*WHAT IS BEING ASKED*
Each line from the one holding "U1 pin Q0: GND -> n1" to the last line of the listing must be set down exactly. No pictures are to be included.

= = = = =

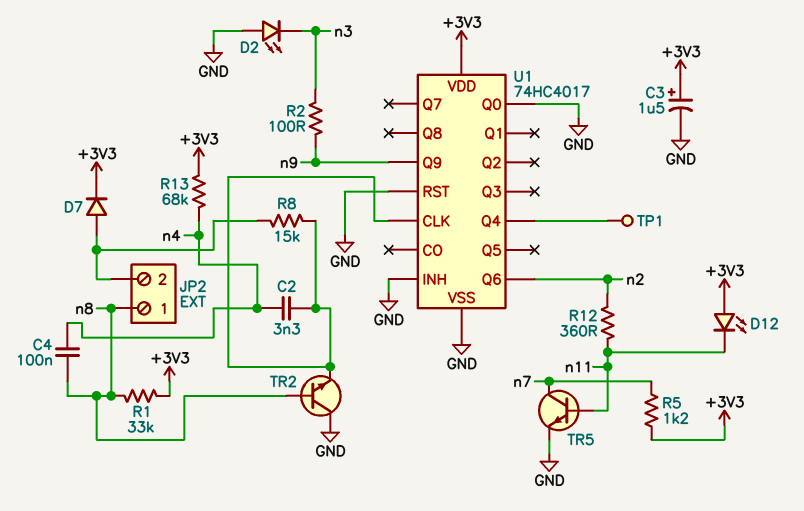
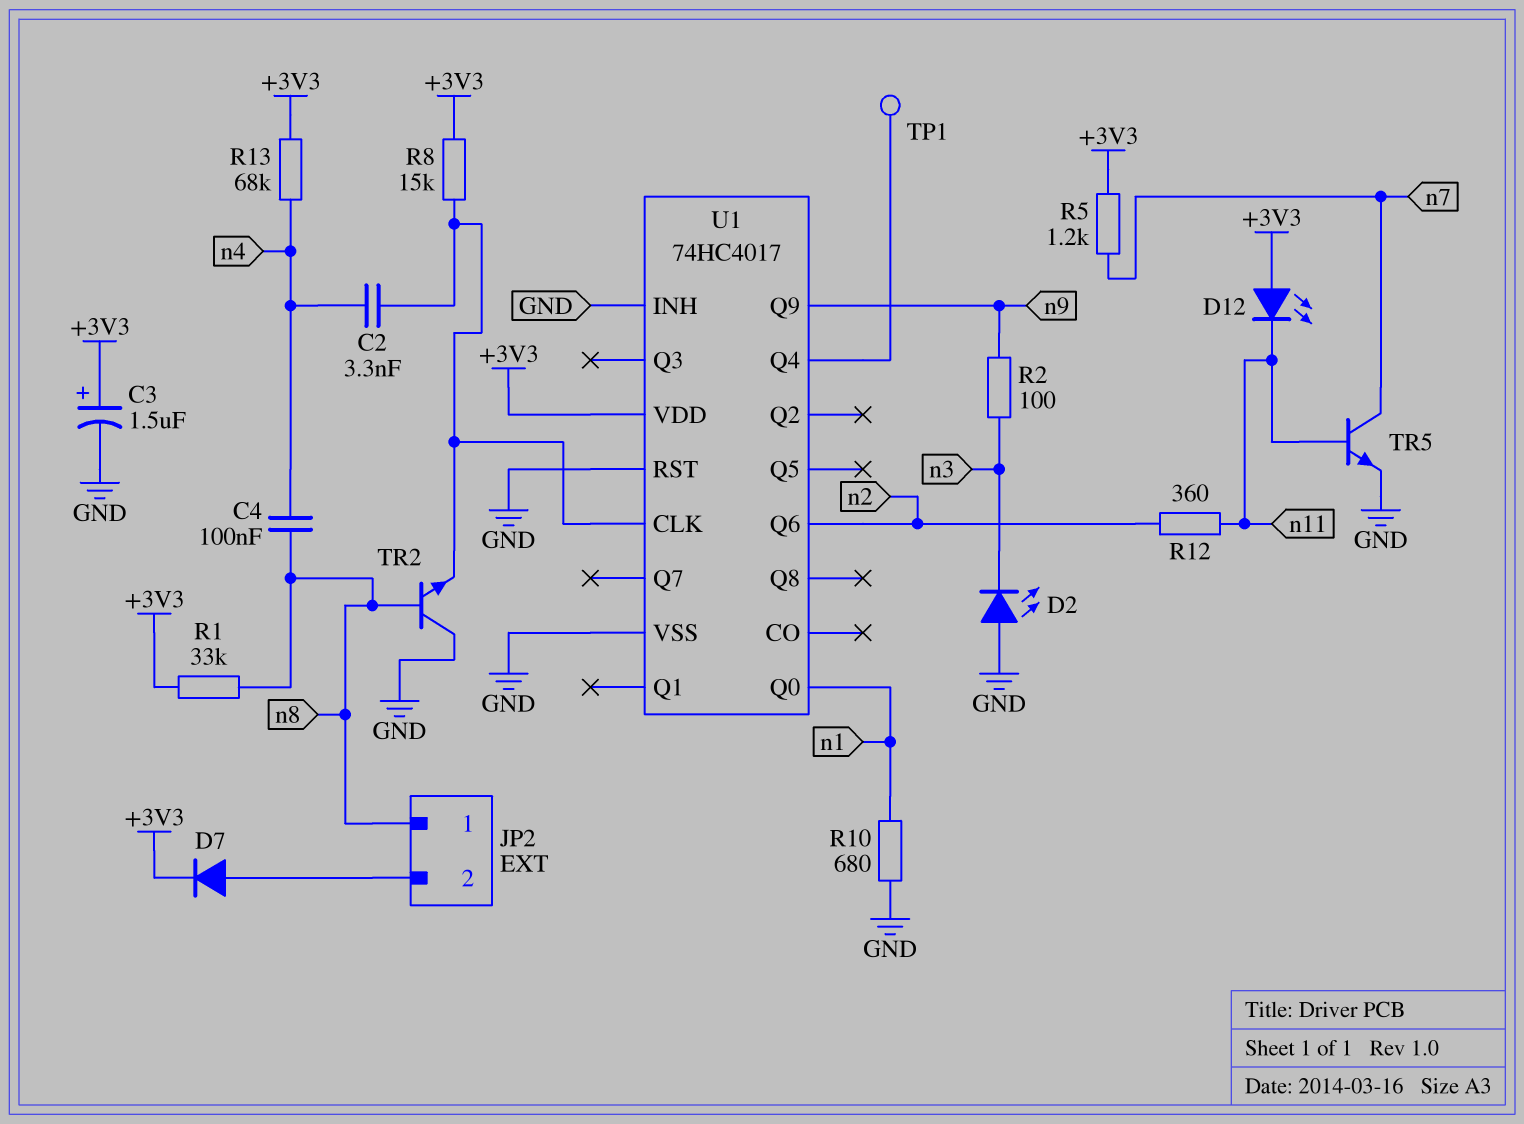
R8: 15k (JP2/2, U1/CLK) -> 15k (+3V3, U1/CLK)
R10: none -> 680 (GND, n1)
U1 pin Q0: GND -> n1

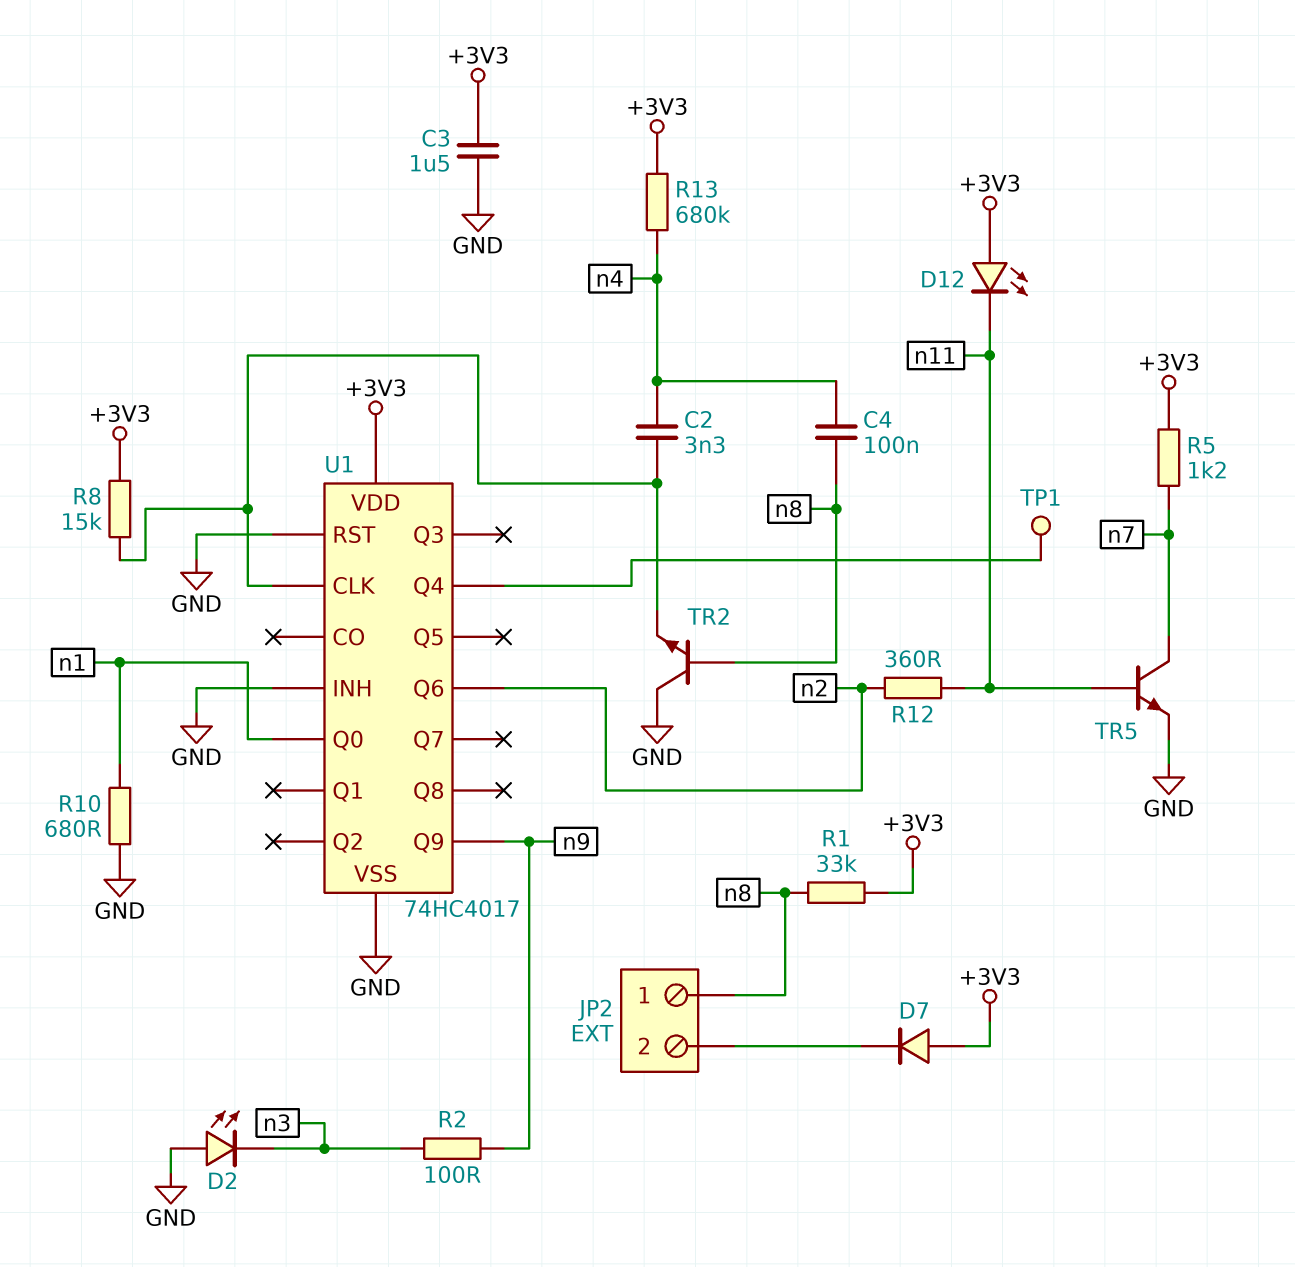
C3: 1.5uF (plus +3V3, minus GND) -> 1.5uF (+3V3, GND)
D7: diode (A JP2/2, K +3V3) -> diode (A +3V3, K JP2/2)
R13: 68k (+3V3, n4) -> 680k (+3V3, n4)

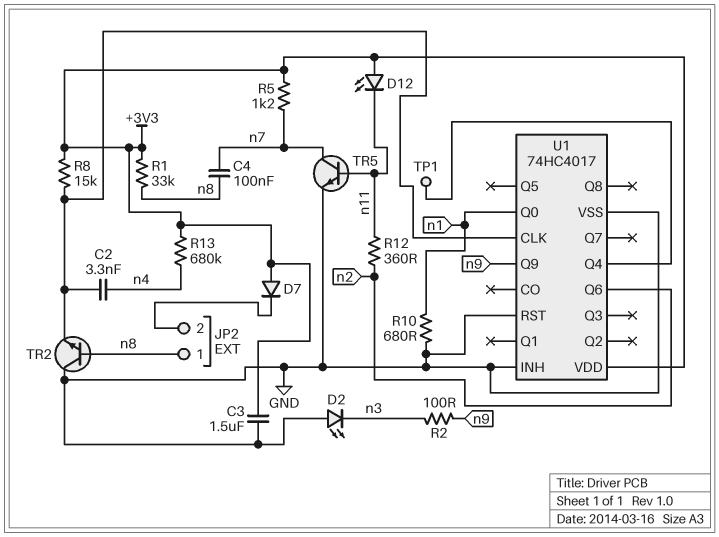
C4: 100nF (n4, n8) -> 100nF (n7, n8)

= = = = =

*WRITTEN ANSWER*
U1 pin Q0: GND -> n1

C3: 1.5uF (plus +3V3, minus GND) -> 1.5uF (+3V3, GND)
D7: diode (A JP2/2, K +3V3) -> diode (A +3V3, K JP2/2)
R13: 68k (+3V3, n4) -> 680k (+3V3, n4)

C4: 100nF (n4, n8) -> 100nF (n7, n8)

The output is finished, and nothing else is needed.